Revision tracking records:
══════

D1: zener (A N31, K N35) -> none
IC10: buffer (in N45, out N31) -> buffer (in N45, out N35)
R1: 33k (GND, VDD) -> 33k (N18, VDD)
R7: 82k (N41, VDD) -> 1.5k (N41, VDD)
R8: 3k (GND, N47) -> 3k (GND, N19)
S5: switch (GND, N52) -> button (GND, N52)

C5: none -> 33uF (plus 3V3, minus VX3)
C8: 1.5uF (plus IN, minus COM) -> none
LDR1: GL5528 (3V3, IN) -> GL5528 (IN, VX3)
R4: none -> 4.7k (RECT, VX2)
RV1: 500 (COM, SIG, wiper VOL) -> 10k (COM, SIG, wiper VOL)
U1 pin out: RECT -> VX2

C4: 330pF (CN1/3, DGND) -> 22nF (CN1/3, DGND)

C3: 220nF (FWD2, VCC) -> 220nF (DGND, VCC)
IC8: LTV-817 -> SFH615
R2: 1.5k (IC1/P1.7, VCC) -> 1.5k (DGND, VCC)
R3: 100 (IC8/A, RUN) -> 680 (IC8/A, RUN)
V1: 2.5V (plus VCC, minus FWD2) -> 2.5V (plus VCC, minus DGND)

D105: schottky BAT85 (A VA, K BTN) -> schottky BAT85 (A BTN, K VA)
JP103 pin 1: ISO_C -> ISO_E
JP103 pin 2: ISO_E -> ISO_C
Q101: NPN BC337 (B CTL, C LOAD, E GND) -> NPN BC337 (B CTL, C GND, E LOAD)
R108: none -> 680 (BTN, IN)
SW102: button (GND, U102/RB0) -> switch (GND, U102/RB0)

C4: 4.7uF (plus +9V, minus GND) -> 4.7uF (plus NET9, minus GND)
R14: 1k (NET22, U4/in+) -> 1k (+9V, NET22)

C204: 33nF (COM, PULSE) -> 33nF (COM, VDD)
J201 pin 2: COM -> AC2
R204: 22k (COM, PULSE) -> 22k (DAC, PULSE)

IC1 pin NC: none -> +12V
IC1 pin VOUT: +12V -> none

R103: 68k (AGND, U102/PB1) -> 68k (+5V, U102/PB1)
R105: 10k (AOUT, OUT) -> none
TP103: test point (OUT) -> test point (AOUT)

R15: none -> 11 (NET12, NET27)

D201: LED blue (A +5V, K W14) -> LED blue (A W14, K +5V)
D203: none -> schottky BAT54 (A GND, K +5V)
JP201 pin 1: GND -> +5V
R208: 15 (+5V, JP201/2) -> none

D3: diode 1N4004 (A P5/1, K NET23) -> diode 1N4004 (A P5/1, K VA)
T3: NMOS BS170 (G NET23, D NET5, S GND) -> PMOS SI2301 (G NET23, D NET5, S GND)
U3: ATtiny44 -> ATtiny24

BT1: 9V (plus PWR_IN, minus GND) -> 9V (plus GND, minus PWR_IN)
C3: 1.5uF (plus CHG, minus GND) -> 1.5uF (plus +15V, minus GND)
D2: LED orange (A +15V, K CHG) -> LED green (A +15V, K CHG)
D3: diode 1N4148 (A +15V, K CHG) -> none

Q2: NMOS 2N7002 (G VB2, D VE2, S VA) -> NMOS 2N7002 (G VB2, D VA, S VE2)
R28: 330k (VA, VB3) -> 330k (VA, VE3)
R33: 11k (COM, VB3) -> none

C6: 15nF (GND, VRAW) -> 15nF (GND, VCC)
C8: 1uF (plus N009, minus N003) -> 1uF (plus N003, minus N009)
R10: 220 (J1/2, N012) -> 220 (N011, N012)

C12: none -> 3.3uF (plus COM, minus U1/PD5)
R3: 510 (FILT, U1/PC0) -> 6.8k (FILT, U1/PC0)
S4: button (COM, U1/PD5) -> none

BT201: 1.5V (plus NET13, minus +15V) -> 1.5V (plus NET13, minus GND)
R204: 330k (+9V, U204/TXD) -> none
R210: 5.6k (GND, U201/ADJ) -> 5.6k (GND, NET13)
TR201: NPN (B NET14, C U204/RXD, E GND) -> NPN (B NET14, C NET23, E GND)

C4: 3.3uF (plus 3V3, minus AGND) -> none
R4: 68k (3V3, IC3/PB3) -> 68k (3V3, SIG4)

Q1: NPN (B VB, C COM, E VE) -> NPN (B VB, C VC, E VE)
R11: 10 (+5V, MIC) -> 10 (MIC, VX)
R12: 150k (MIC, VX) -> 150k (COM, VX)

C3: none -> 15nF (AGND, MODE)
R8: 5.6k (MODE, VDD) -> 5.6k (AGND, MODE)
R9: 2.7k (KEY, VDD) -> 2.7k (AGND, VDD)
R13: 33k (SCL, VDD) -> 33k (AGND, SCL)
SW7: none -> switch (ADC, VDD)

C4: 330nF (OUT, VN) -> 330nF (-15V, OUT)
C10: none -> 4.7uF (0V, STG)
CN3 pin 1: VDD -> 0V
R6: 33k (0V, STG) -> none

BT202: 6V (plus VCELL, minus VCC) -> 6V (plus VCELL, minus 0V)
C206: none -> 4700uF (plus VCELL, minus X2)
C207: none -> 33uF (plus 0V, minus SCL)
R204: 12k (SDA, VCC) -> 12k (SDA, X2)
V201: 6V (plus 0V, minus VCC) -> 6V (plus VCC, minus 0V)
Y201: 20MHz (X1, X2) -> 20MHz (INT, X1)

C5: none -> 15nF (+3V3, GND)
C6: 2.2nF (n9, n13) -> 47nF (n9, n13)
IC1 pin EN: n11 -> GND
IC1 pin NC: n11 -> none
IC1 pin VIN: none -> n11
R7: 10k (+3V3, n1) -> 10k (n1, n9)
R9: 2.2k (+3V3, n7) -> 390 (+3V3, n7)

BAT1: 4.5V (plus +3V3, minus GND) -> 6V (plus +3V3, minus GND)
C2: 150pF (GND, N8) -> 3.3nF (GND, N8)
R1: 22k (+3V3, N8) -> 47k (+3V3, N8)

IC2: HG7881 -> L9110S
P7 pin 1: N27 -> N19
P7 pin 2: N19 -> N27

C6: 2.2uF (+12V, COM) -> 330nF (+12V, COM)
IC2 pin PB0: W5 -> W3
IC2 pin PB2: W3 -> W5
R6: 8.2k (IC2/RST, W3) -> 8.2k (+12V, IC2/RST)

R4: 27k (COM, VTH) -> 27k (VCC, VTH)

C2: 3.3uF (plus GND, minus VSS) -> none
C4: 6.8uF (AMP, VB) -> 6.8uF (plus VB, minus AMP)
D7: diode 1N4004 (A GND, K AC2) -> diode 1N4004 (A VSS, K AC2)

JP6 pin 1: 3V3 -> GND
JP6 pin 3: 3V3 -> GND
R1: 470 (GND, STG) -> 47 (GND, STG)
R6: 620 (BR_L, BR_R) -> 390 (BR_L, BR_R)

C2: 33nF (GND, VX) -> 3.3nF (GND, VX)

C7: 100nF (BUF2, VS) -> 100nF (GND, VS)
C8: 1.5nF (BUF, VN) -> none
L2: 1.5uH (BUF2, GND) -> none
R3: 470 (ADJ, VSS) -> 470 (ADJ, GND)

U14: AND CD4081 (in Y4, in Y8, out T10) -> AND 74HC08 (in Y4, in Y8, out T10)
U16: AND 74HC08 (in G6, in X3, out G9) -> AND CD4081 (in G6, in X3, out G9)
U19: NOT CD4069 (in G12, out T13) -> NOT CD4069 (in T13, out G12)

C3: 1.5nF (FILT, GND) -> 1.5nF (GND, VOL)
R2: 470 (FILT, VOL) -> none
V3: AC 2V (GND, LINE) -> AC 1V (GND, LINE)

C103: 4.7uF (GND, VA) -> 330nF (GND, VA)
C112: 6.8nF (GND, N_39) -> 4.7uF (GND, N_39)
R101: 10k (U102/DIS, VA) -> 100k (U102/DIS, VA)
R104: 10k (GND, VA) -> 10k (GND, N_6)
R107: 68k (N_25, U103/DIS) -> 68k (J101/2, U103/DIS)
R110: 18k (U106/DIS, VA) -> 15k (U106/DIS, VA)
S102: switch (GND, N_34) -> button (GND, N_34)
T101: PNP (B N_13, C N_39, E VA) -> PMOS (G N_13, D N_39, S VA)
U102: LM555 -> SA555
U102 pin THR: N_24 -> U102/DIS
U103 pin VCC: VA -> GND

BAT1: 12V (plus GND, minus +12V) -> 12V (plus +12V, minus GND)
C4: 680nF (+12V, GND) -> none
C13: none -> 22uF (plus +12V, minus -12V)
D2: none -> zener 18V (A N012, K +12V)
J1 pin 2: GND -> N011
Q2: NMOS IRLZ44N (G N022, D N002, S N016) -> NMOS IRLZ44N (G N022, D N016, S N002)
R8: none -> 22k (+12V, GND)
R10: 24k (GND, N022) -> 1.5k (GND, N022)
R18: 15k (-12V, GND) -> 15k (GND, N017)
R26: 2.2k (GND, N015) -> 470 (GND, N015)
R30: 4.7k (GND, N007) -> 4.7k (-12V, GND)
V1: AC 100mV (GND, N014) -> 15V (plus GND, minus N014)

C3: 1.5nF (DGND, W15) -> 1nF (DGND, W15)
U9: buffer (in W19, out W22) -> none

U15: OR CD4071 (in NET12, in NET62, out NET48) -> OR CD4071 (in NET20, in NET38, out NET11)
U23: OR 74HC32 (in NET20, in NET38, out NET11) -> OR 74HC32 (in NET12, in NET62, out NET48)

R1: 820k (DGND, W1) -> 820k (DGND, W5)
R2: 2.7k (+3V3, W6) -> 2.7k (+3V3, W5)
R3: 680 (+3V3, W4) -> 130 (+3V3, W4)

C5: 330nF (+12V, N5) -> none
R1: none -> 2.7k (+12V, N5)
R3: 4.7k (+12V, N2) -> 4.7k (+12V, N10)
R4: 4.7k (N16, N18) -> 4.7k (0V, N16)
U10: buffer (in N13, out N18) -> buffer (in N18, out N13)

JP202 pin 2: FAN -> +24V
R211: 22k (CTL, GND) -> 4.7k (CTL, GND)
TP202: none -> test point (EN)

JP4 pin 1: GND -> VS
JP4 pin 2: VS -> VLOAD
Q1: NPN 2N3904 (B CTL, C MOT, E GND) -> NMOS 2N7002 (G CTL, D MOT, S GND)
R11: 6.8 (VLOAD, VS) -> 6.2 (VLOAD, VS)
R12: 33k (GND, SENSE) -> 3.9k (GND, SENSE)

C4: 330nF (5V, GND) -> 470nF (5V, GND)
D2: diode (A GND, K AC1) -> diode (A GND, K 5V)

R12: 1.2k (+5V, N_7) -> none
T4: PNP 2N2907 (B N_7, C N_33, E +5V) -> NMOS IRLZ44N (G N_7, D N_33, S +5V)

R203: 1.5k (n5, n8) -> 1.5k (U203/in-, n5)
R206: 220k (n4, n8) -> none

══════

**Work required**:
Only a number is wanted here: how many lines of the records above hold the word "DGND".

**Result of the exercise**:
6